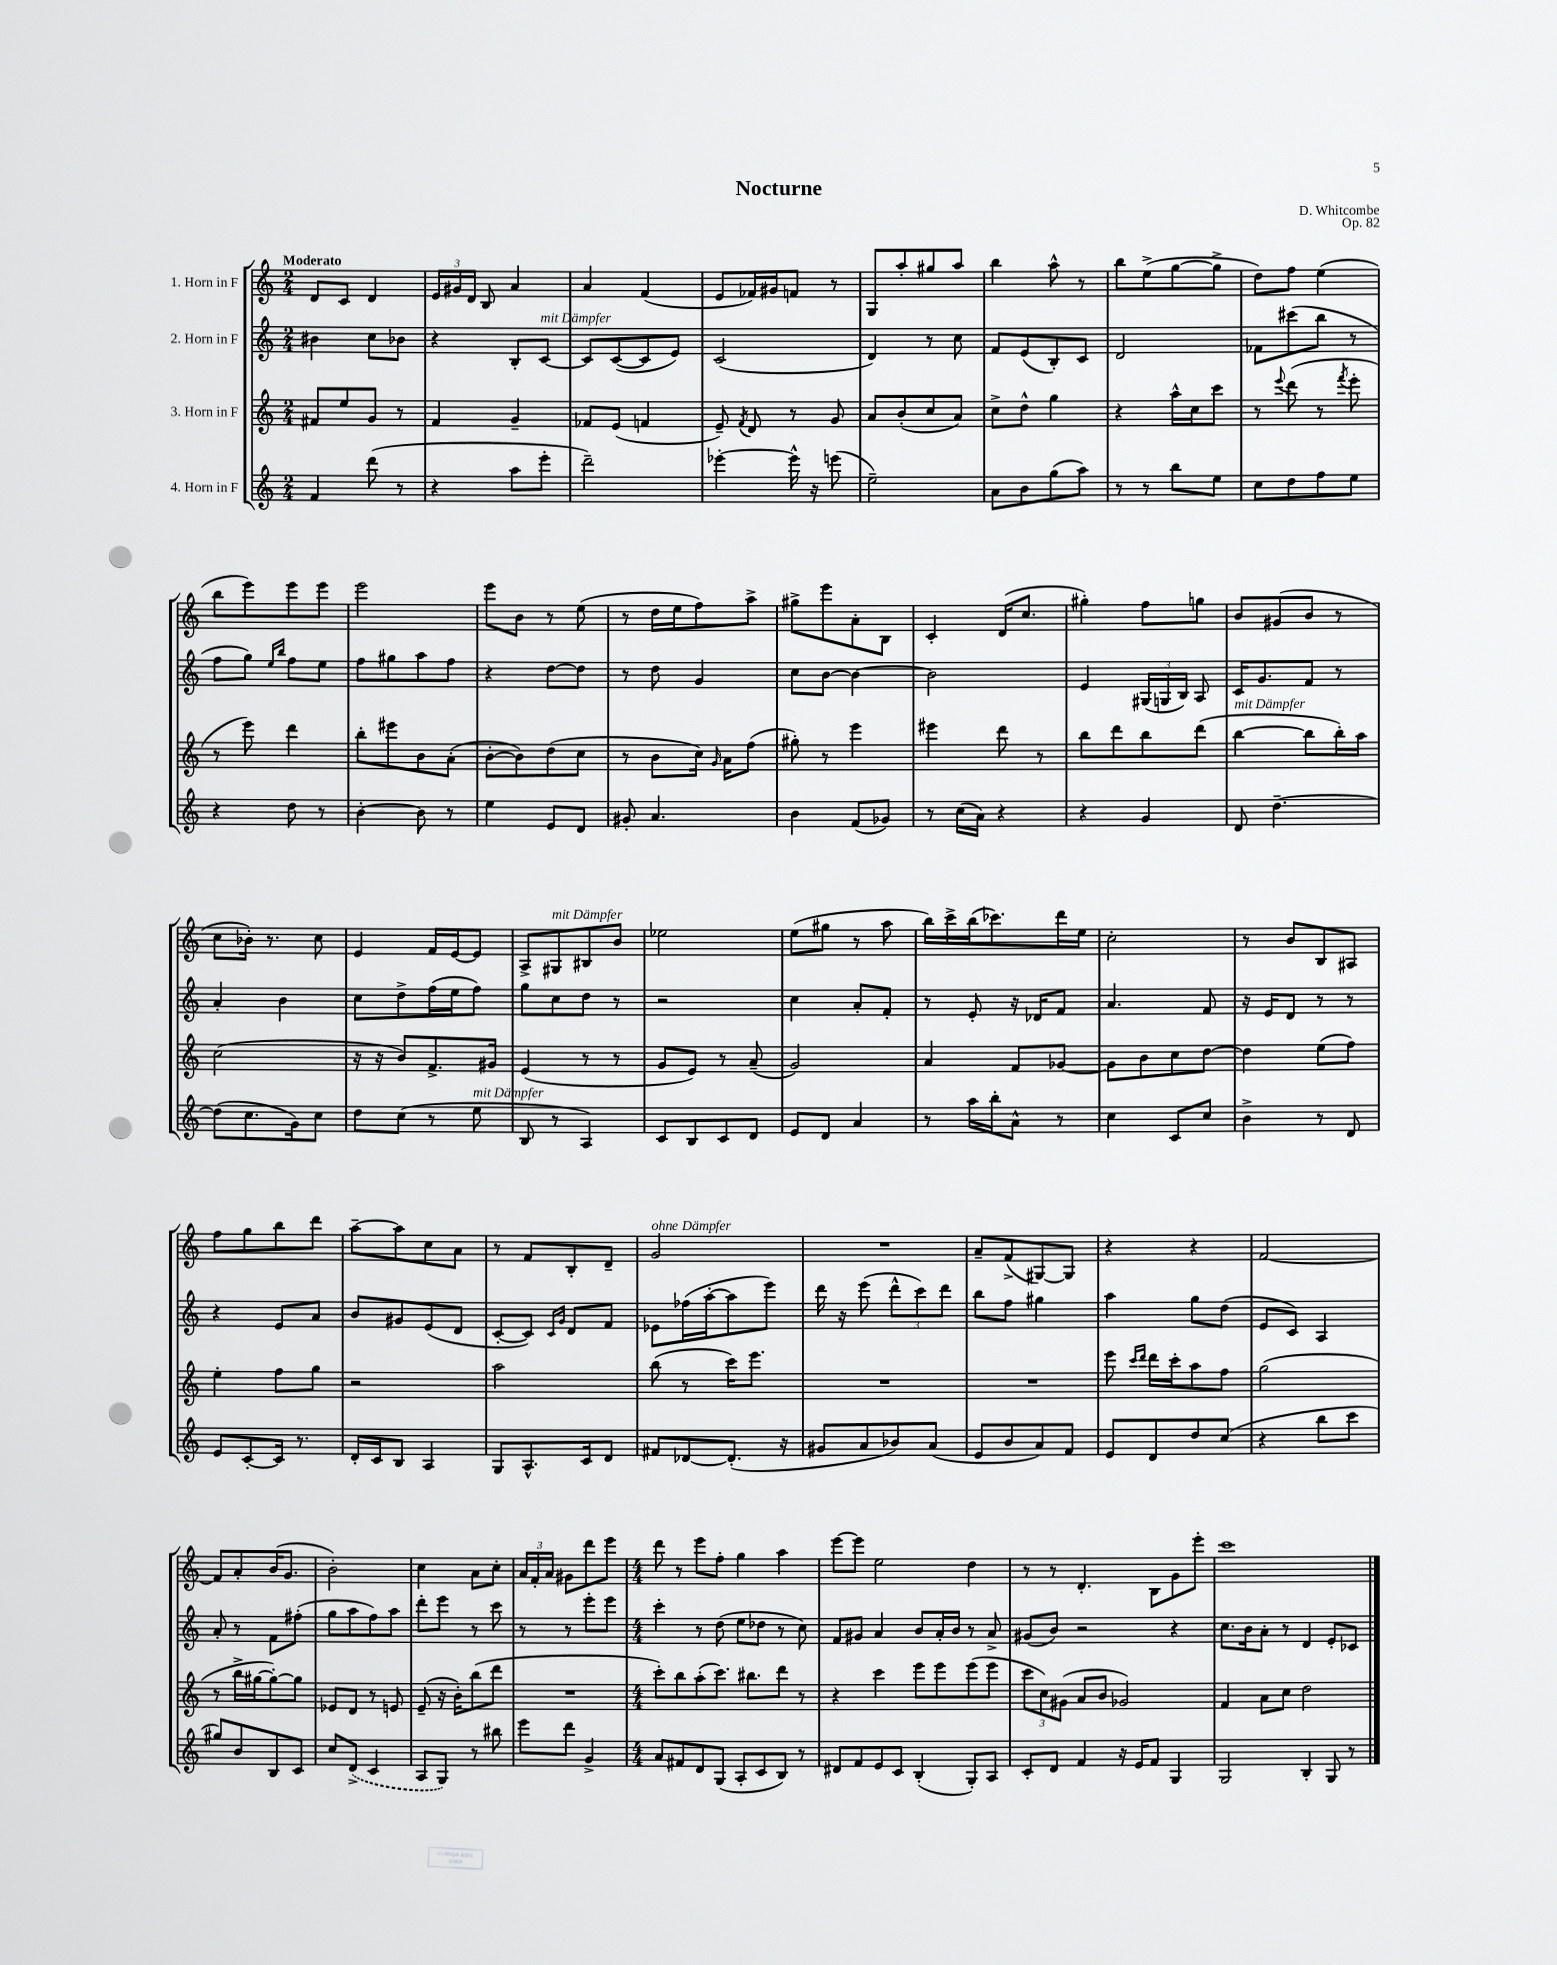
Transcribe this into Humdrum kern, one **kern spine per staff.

**kern	**kern	**kern	**kern
*part4	*part3	*part2	*part1
*staff4	*staff3	*staff2	*staff1
*I"4. Horn in F	*I"3. Horn in F	*I"2. Horn in F	*I"1. Horn in F
*clefG2	*clefG2	*clefG2	*clefG2
*k[]	*k[]	*k[]	*k[]
*M2/4	*M2/4	*M2/4	*M2/4
=1	=1	=1	=1
!	!	!	!LO:TX:a:B:t=Moderato
4f/	8f#X/L	4b#X\	8d/L
.	8ee/	.	8c/J
(8ddd\	8g/J	8cc\L	4d/
8r	8r	8b-X\J	.
=2	=2	=2	=2
4r	4f/	4r	24e/LL
.	.	.	24g#X/
.	.	.	24d/JJ
.	.	.	8B/
8aa\L	4g~/	8B'/L	4a/
!	!	!LO:TX:a:i:t=mit Dämpfer	!
8eee'\J	.	[8c/J	.
=3	=3	=3	=3
2ddd~\)	8f-X/L	8c/L]	4a/
.	(8e/J	([8c/	.
.	4fn/	8c/]	(4f/
.	.	8e/J)	.
=4	=4	=4	=4
[4eee-X'\	8e~/)	(2c/	8e/L
.	8qf/	.	.
.	8d/	.	16f-X/L)
.	.	.	16g#X/J
16eee-^^\]	8r	.	8fn/J
16r	.	.	.
(8eeen\	8g/	.	8r
=5	=5	=5	=5
2ee~\)	8a/L	4d/)	8G/L
.	(8b'/	.	8aa'/
.	8cc/	8r	8gg#X/
.	8a/J)	8cc\	8aa/J
=6	=6	=6	=6
8a\L	8cc^\L	8f/L	4bb\
8b\	8dd^^\J	(8e/	.
(8gg\	4gg\	8B'/)	8aa^^\
8aa\J)	.	8c/J	8r
=7	=7	=7	=7
8r	4r	2d/	8bb\L
8r	.	.	(8ee^\
8bb\L	16aa^^\LL	.	[8gg\
.	16cc\J	.	.
8ee\J	8ccc\J	.	8gg^\J]
=8	=8	=8	=8
8cc\L	8r	8f-X\L	8dd\L)
.	8qqeee/	.	.
8dd\	(8ddd\	(8ccc#X\	8ff\J
8ff\	8r	8bb\J	(4ee\
.	8qfff/	.	.
8ee\J	8eee'\	8r	.
!!LO:LB:g=z
=9	=9	=9	=9
4r	8r	8ff\L	8bb\L
.	8eee\)	8gg\J)	8eee\)
.	.	16qqee/LL	.
.	.	16qqbb/JJ	.
8dd\	4ddd\	8ff\L	8eee\
8r	.	8ee\J	8eee\J
=10	=10	=10	=10
[4b'\	8bb'\L	8ff\L	2eee\
.	8eee#X\	8gg#X\	.
8b\]	8b\	8aa\	.
8r	(8a'\J	8ff\J	.
=11	=11	=11	=11
4ee\	[8b'\L	4r	8eee\L
.	8b\])	.	8b\J
8e/L	(8dd\	[8dd\L	8r
8d/J	8cc\J	8dd\J]	(8ee\
=12	=12	=12	=12
8g#X'/	8r	8r	8r
4.a/	8b\L	8dd\	16dd\LL
.	.	.	16ee\J
.	16cc\Jk)	4g/	8ff\)
.	16qqg/	.	.
.	16a\KL	.	.
.	(8ff\J	.	8aa^\J
=13	=13	=13	=13
4b\	8gg#X'\)	8cc\L	8gg#X^\L
.	8r	[8b\J	8eee\
(8f/L	4eee\	4b\_	8a'\
8g-X/J)	.	.	8B\J
=14	=14	=14	=14
8r	4eee#X\	2b\]	4c'/
(16cc\LL	.	.	.
16a\JJ)	.	.	.
4r	8ddd\	.	(16d/KL
.	.	.	8.cc/J
.	8r	.	.
=15	=15	=15	=15
4r	8bb\L	4e/	4gg#X'\)
.	8ddd\	.	.
4g/	8bb\	(24G#X/LL	8ff\L
.	.	24Gn/	.
.	.	24B/JJ)	.
.	(8ddd\J	8A/	8ggn\J
=16	=16	=16	=16
!	!LO:TX:a:i:t=mit Dämpfer	!	!
8d/	[4bb\	16c/KL	8b/L
.	.	8.g/	.
[4.dd~\	.	.	(8g#X/
.	8bb\L]	8f/J	8b/J
.	16bb'\L)	8r	8r
.	16aa\JJ	.	.
!!LO:LB:g=z
=17	=17	=17	=17
(8dd\L]	(2cc\	4a'/	8cc\L
8.cc\	.	.	16b-X'\Jk)
.	.	.	8.r
.	.	4b\	.
16g\k)	.	.	.
8cc\J	.	.	8cc\
=18	=18	=18	=18
8dd\L	16r	8cc\L	4e/
.	16r	.	.
(8cc\J	8b/L)	8dd^\	.
8r	8.f^/	(16ff\L	16f/LL
.	.	16ee\J	[16e/J
!LO:TX:a:i:t=mit Dämpfer	!	!	!
8ee\	.	8ff\J)	8e/J]
.	16g#X/Jk	.	.
=19	=19	=19	=19
8B/	(4e/	8gg\L	8A^/L
!	!	!	!LO:TX:a:i:t=mit Dämpfer
8r	.	8cc\	8G#X/
4A/)	8r	8dd\J	8B#X/
.	8r	8r	8b/J
=20	=20	=20	=20
8c/L	8g/L	2r	2ee-X\
8B/	8e/J)	.	.
8c/	8r	.	.
8d/J	(8a~/	.	.
=21	=21	=21	=21
8e/L	2g/)	4cc\	(8ee\L
8d/J	.	.	8gg#X\J
4a/	.	8a'/L	8r
.	.	8f'/J	8aa\
=22	=22	=22	=22
8r	4a/	8r	16bb\LL)
.	.	.	16ccc^\
16aa\LL	.	8e'/	(16bb\J
16bb'\J	.	.	8.ccc-X\)
8a^^\J	8f/L	16r	.
.	.	16d-X/KL	.
8r	[8g-X/J	8f/J	16ddd\L
.	.	.	16ee\JJ
=23	=23	=23	=23
4cc\	8g-\L]	4.a/	2cc'\
.	8b\	.	.
8c/L	8cc\	.	.
8cc/J	[8dd\J	8f/	.
=24	=24	=24	=24
4b^\	4dd\]	16r	8r
.	.	16e/KL	.
.	.	8d/J	8b/L
8r	(8ee\L	8r	8B/
8d/	8ff\J)	8r	8A#X/J
!!LO:LB:g=z
=25	=25	=25	=25
8e/L	4ee'\	4r	8ff\L
[8c'/	.	.	8gg\
16c/Jk]	8ff\L	8e/L	8bb\
8.r	.	.	.
.	8gg\J	8a/J	8ddd\J
=26	=26	=26	=26
16d'/LL	2r	8b/L	[8aa~\L
16c/J	.	.	.
8B/J	.	8g#X/	8aa\]
4A/	.	(8e/	8cc\
.	.	8d/J	8a\J
=27	=27	=27	=27
8G/L	2aa\	[8c'/L	8r
8.A^^/	.	8c/J])	8f/L
.	.	16qqc/LL	.
.	.	16qqg/JJ	.
.	.	8d/L	8B'/
16c/k	.	.	.
8d/J	.	8f/J	8d~/J
=28	=28	=28	=28
!	!	!	!LO:TX:a:i:t=ohne Dämpfer
8f#X/L	(8bb\	8e-X\L	2g/
[8d-X/	8r	(16ff-X\L	.
.	.	[16aa'\J	.
(8.d-'/J]	16ccc\KL)	8aa\]	.
.	8.eee\J	.	.
.	.	8eee\J)	.
16r	.	.	.
=29	=29	=29	=29
8g#X/L	2r	16ddd\	2r
.	.	16r	.
8a/	.	(8eee\	.
8b-X/)	.	12ddd^^\L	.
.	.	12ccc\)	.
(8a/J	.	.	.
.	.	12ddd\J	.
=30	=30	=30	=30
8e/L	2r	8bb\L	8a~/L
8b/	.	8ff\J	(8f^/
8a/)	.	4gg#X\	[8G#X/)
8f/J	.	.	8G#/J]
=31	=31	=31	=31
8e/L	8eee\	4aa\	4r
.	16qqccc/LL	.	.
.	16qqddd/JJ	.	.
8d/	16ddd\LL	.	.
.	16ccc'\J	.	.
8dd/	8aa\	8gg\L	4r
(8cc/J	8ff\J	(8dd\J	.
=32	=32	=32	=32
4r	(2gg\	8e/L	[2f/
.	.	8c/J)	.
8bb\L	.	4A/	.
8ccc\J	.	.	.
!!LO:LB:g=z
=33	=33	=33	=33
8gg#X/L)	8r	8a'/	8f/L]
8b/	16bb^\LL	8r	8a'/
.	[16gg#X\J	.	.
8B/	8gg#'\_)	8f\L	(16b/K
.	.	.	8.g/J
8c/J	8gg#\J]	(8ff#X'\J	.
=34	=34	=34	=34
8cc/L	8e-X/L	8gg\L	2b'\)
(8d^/J	8d/J	8aa\	.
4c/	8r	8ff\)	.
.	8en/	8aa\J	.
=35	=35	=35	=35
8A/L	(8e~/	8ddd'\L	4cc\
8G/J)	16r	8eee\J	.
.	16b'\KL)	.	.
8r	(8bb\	8r	8a\L
8bb#X\	8ddd\J	8ccc\	8cc'\J
=36	=36	=36	=36
8eee\L	2r	8r	24a/LL
.	.	.	24f'/
.	.	.	24a/JJ
8ddd\J	.	8r	8g#X\L
4g^/	.	8eee'\L	8ddd\
.	.	8eee\J	8eee\J
=37	=37	=37	=37
*M4/4	*M4/4	*M4/4	*M4/4
8a/L	8ccc'\L)	4ccc'\	8ddd\
8f#X/	8bb\	.	8r
8d/	(8aa'\	8r	8eee\L
(8G/J	8.ccc\J)	(8dd\	8ff'\J
8A'/L	.	8ee\L	4gg\
.	8.bb#X\L	.	.
8c/	.	8dd-X\J	.
8B/J)	8ddd\J	8r	4aa\
8r	8r	8cc\)	.
=38	=38	=38	=38
8d#X/L	4r	8f/L	[8eee\L
8f/	.	8g#X/J	8eee\J]
8e/	4ccc\	4a/	2ee\
8c/J	.	.	.
(4B'/	8eee\L	8b/L	.
.	8eee\	16a'/L	.
.	.	16b/JJ	.
8G'/L)	(8eee\	8r	4dd\
8A/J	8eee\J	8a^/	.
=39	=39	=39	=39
8c'/L	12ccc\L	(8g#X/L	8r
.	12cc\)	.	.
8d/J	.	8b/J)	8r
.	(12g#X\J	.	.
4f/	8a/L	2r	4.d'/
.	8b/J	.	.
16r	2g-X/)	.	.
16e/KL	.	.	.
8f/J	.	.	8B\L
4G/	.	4r	8g\
.	.	.	8eee'\J
=40	=40	=40	=40
2G/	4f/	8.cc\L	1ccc
.	.	16b\k	.
.	8a\L	8a'\J	.
.	8cc\J	8r	.
4B'/	2dd\	4d/	.
8G/	.	8e'/L	.
8r	.	8c-X/J	.
==	==	==	==
*-	*-	*-	*-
● ● ● ● ●
== AIM ==
Where in the records does the string "kern" appear? Copy out every line that contains it.

== ANSWER IN FULL ==
Transcribe this into Humdrum kern, one **kern spine per staff.
**kern	**kern	**kern	**kern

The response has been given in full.